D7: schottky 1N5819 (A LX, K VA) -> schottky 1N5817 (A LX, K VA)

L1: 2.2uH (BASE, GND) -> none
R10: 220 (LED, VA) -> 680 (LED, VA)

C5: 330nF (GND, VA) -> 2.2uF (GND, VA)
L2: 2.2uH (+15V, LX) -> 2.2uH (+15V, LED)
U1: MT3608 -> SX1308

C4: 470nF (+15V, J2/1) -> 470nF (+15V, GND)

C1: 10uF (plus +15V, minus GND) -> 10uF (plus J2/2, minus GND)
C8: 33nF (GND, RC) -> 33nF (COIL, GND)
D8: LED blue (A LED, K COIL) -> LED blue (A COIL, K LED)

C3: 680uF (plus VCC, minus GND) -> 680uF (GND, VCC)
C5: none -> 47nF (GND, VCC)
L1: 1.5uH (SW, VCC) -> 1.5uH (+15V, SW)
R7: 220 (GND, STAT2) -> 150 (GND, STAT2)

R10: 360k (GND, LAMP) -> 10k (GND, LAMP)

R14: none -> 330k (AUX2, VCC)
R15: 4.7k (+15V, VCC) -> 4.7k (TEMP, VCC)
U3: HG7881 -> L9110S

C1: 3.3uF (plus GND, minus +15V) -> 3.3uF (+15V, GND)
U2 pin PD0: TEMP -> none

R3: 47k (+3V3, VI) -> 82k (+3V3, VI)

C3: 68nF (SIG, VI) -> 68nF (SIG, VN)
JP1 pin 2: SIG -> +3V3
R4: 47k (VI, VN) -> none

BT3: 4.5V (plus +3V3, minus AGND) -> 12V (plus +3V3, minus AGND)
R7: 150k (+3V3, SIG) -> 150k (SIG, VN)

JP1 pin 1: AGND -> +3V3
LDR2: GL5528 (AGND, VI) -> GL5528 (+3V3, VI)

□ □ □ □ □

§ **Aim of the task**
Extract from the listing above the lines between the line containing "R15: 4.7k (+15V, VCC) -> 4.7k (TEMP, VCC)" and the line containing "R7: 150k (+3V3, SIG) -> 150k (SIG, VN)", keeping both of those lines. Output nothing else.

§ **Response to the exercise**
R15: 4.7k (+15V, VCC) -> 4.7k (TEMP, VCC)
U3: HG7881 -> L9110S

C1: 3.3uF (plus GND, minus +15V) -> 3.3uF (+15V, GND)
U2 pin PD0: TEMP -> none

R3: 47k (+3V3, VI) -> 82k (+3V3, VI)

C3: 68nF (SIG, VI) -> 68nF (SIG, VN)
JP1 pin 2: SIG -> +3V3
R4: 47k (VI, VN) -> none

BT3: 4.5V (plus +3V3, minus AGND) -> 12V (plus +3V3, minus AGND)
R7: 150k (+3V3, SIG) -> 150k (SIG, VN)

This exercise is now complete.